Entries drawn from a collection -
################

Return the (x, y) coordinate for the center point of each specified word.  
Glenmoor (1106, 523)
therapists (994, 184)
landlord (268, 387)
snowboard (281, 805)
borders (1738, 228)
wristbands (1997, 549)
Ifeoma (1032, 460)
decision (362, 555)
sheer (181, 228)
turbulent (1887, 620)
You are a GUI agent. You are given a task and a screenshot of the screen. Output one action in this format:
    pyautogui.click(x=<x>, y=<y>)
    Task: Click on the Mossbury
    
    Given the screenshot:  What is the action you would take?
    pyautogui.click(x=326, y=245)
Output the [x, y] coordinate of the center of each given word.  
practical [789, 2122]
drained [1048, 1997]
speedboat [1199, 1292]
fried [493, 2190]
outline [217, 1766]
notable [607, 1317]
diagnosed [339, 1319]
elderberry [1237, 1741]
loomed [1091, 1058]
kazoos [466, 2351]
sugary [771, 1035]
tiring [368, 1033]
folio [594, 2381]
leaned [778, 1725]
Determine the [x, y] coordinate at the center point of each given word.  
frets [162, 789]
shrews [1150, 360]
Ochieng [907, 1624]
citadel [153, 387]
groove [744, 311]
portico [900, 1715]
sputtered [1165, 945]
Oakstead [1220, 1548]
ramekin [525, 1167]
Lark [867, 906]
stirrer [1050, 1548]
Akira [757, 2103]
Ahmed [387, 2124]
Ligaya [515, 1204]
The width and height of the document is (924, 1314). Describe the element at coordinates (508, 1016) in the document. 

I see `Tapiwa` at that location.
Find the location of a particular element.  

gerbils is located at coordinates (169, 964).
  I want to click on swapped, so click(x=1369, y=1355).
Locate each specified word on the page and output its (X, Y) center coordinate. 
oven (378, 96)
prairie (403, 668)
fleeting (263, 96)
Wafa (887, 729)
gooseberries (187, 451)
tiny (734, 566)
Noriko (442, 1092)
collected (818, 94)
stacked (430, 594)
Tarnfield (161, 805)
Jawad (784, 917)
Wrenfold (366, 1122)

################

Rewrite all of the records above, replacing "center" with "middle" everywhere and leaving everything else unchanged.

Return the (x, y) coordinate for the middle point of each specified word.  
Glenmoor (1106, 523)
therapists (994, 184)
landlord (268, 387)
snowboard (281, 805)
borders (1738, 228)
wristbands (1997, 549)
Ifeoma (1032, 460)
decision (362, 555)
sheer (181, 228)
turbulent (1887, 620)
You are a GUI agent. You are given a task and a screenshot of the screen. Output one action in this format:
    pyautogui.click(x=<x>, y=<y>)
    Task: Click on the Mossbury
    
    Given the screenshot:  What is the action you would take?
    pyautogui.click(x=326, y=245)
Output the [x, y] coordinate of the middle of each given word.  
practical [789, 2122]
drained [1048, 1997]
speedboat [1199, 1292]
fried [493, 2190]
outline [217, 1766]
notable [607, 1317]
diagnosed [339, 1319]
elderberry [1237, 1741]
loomed [1091, 1058]
kazoos [466, 2351]
sugary [771, 1035]
tiring [368, 1033]
folio [594, 2381]
leaned [778, 1725]
Determine the [x, y] coordinate at the middle point of each given word.  
frets [162, 789]
shrews [1150, 360]
Ochieng [907, 1624]
citadel [153, 387]
groove [744, 311]
portico [900, 1715]
sputtered [1165, 945]
Oakstead [1220, 1548]
ramekin [525, 1167]
Lark [867, 906]
stirrer [1050, 1548]
Akira [757, 2103]
Ahmed [387, 2124]
Ligaya [515, 1204]
The width and height of the document is (924, 1314). Describe the element at coordinates (508, 1016) in the document. 

I see `Tapiwa` at that location.
Find the location of a particular element.  

gerbils is located at coordinates (169, 964).
  I want to click on swapped, so click(x=1369, y=1355).
Locate each specified word on the page and output its (X, Y) middle coordinate. 
oven (378, 96)
prairie (403, 668)
fleeting (263, 96)
Wafa (887, 729)
gooseberries (187, 451)
tiny (734, 566)
Noriko (442, 1092)
collected (818, 94)
stacked (430, 594)
Tarnfield (161, 805)
Jawad (784, 917)
Wrenfold (366, 1122)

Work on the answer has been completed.